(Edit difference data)
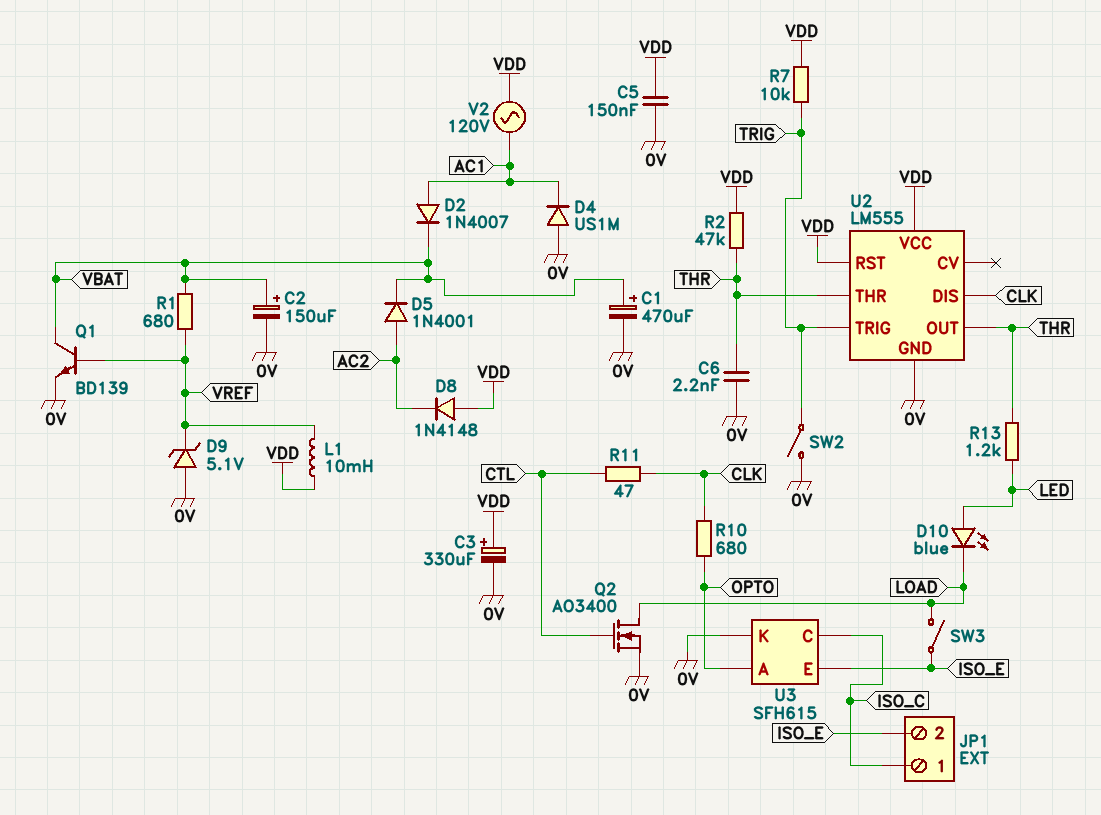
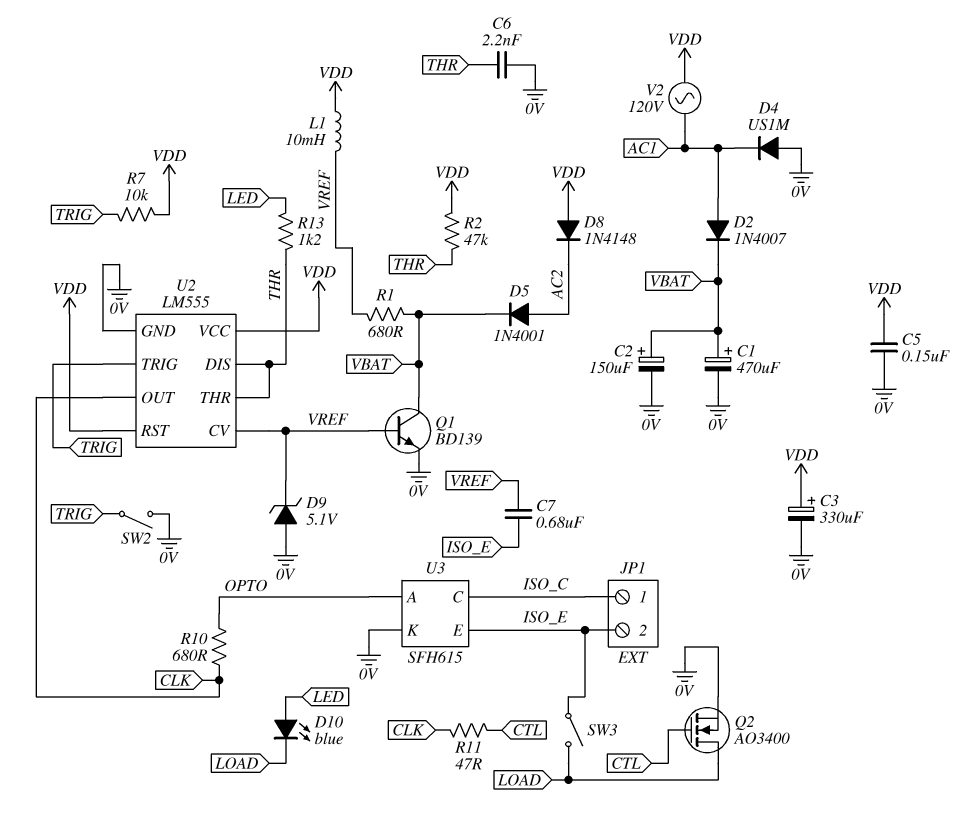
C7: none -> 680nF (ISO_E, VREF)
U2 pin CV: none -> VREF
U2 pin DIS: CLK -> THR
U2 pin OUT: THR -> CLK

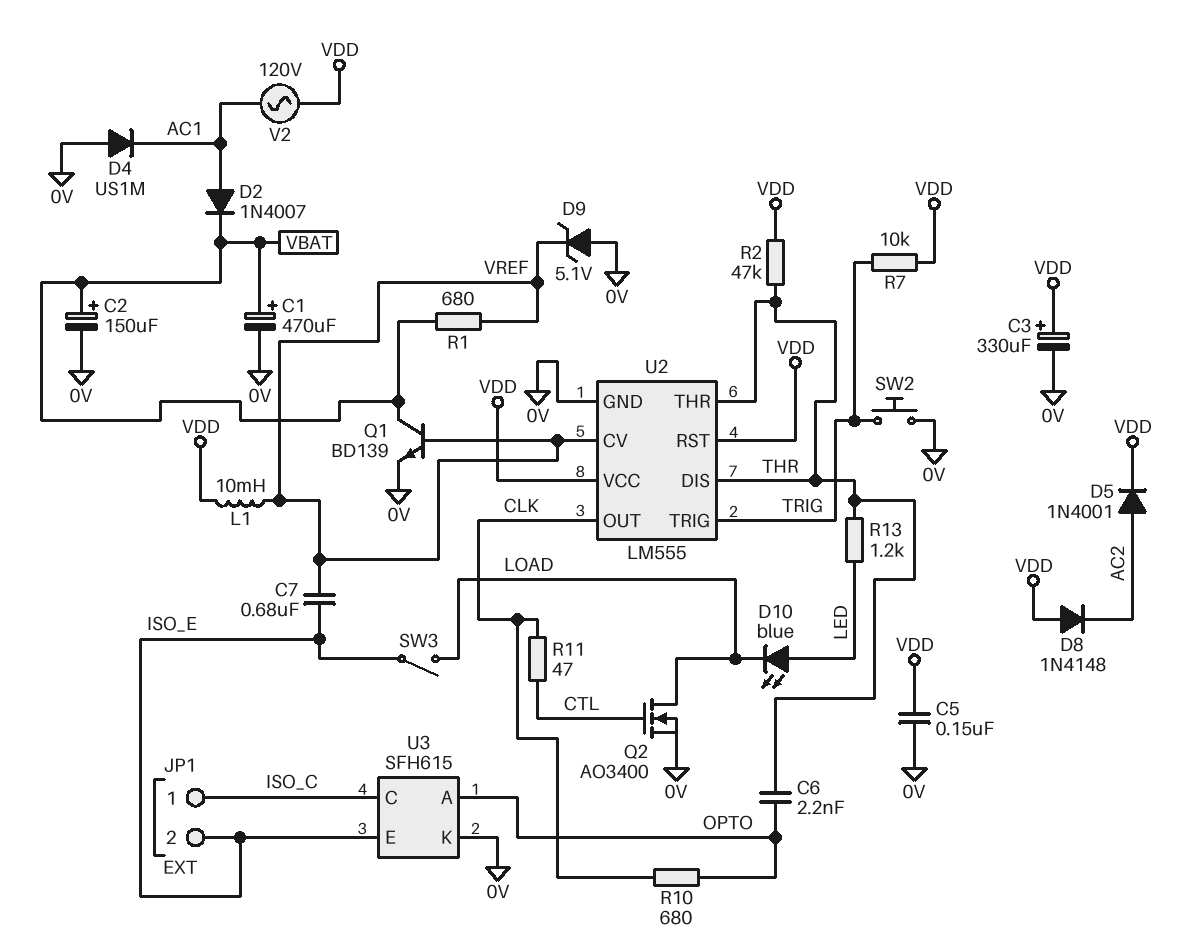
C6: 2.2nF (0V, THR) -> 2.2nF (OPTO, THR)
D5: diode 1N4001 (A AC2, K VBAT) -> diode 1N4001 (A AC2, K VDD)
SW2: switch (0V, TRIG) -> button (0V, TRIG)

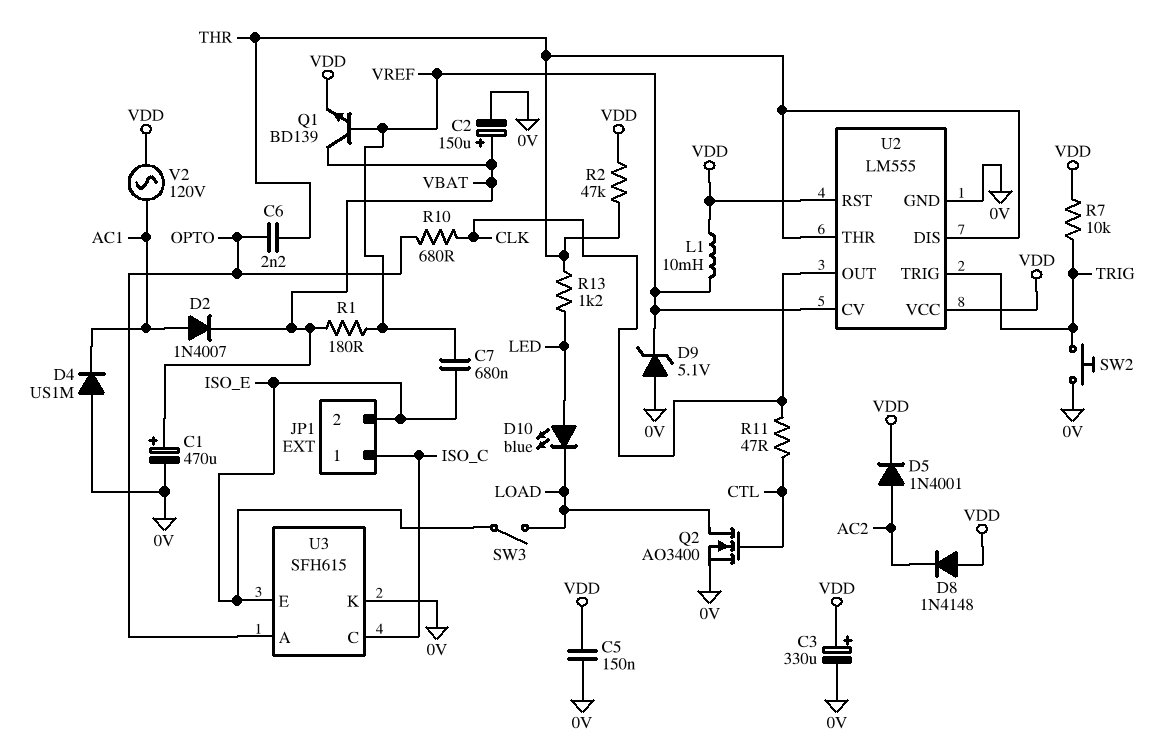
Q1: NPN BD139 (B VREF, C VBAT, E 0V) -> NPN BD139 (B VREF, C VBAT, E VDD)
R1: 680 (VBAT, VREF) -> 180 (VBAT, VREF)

» **WHAT YOU NEED TO DO**: Please copy every line of the data that carries the string "VREF".

» **FINISHED TASK**:
C7: none -> 680nF (ISO_E, VREF)
U2 pin CV: none -> VREF
Q1: NPN BD139 (B VREF, C VBAT, E 0V) -> NPN BD139 (B VREF, C VBAT, E VDD)
R1: 680 (VBAT, VREF) -> 180 (VBAT, VREF)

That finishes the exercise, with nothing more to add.